What is expected: Reproduce verbatim the lines of the records from the first line through the line that contains "gray star: moved", including that line, and output nothing else.

--- begin Listed records ---

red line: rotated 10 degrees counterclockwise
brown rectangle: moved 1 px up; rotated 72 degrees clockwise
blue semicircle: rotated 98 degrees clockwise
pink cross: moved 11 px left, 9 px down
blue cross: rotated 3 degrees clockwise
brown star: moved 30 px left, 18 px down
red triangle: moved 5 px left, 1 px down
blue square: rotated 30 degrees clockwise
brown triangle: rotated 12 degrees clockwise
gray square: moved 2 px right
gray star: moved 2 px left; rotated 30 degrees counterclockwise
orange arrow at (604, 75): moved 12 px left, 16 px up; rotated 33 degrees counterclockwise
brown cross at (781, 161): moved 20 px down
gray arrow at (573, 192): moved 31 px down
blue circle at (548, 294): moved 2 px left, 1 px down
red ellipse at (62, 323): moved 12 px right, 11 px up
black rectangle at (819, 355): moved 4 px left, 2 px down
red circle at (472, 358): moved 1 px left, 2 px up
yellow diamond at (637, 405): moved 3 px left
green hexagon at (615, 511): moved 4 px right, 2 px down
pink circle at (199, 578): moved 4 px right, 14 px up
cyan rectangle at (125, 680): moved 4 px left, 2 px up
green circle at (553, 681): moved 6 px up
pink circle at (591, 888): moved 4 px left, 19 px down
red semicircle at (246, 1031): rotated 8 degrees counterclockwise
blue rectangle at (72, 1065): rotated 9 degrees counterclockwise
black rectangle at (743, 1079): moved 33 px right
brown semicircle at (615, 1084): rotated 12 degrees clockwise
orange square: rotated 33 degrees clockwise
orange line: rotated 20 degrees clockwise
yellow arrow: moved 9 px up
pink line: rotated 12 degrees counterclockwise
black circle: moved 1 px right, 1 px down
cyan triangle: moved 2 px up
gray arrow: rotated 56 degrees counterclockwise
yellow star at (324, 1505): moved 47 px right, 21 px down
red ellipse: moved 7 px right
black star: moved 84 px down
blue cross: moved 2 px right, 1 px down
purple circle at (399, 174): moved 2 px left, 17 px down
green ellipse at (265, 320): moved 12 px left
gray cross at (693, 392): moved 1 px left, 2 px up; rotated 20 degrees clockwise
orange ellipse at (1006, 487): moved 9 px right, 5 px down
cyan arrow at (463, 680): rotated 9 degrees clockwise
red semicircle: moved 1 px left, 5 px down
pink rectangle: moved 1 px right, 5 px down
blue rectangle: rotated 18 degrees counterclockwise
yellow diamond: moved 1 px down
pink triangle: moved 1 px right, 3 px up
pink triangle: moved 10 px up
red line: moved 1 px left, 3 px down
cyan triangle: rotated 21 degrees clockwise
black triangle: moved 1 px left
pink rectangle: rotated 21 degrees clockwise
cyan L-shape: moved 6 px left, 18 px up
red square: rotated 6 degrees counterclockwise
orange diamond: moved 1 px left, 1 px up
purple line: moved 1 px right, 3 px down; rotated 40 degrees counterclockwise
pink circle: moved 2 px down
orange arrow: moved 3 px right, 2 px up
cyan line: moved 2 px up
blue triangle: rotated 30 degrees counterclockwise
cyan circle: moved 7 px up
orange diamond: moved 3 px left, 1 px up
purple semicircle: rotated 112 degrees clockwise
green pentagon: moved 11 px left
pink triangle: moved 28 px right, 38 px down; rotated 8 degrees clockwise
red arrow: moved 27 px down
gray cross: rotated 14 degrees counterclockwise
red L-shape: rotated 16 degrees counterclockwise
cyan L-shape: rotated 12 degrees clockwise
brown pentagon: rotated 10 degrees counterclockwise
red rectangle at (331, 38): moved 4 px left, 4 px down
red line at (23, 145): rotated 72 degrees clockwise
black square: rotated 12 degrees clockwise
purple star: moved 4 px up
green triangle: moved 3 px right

--- end Listed records ---

Finished answer:
red line: rotated 10 degrees counterclockwise
brown rectangle: moved 1 px up; rotated 72 degrees clockwise
blue semicircle: rotated 98 degrees clockwise
pink cross: moved 11 px left, 9 px down
blue cross: rotated 3 degrees clockwise
brown star: moved 30 px left, 18 px down
red triangle: moved 5 px left, 1 px down
blue square: rotated 30 degrees clockwise
brown triangle: rotated 12 degrees clockwise
gray square: moved 2 px right
gray star: moved 2 px left; rotated 30 degrees counterclockwise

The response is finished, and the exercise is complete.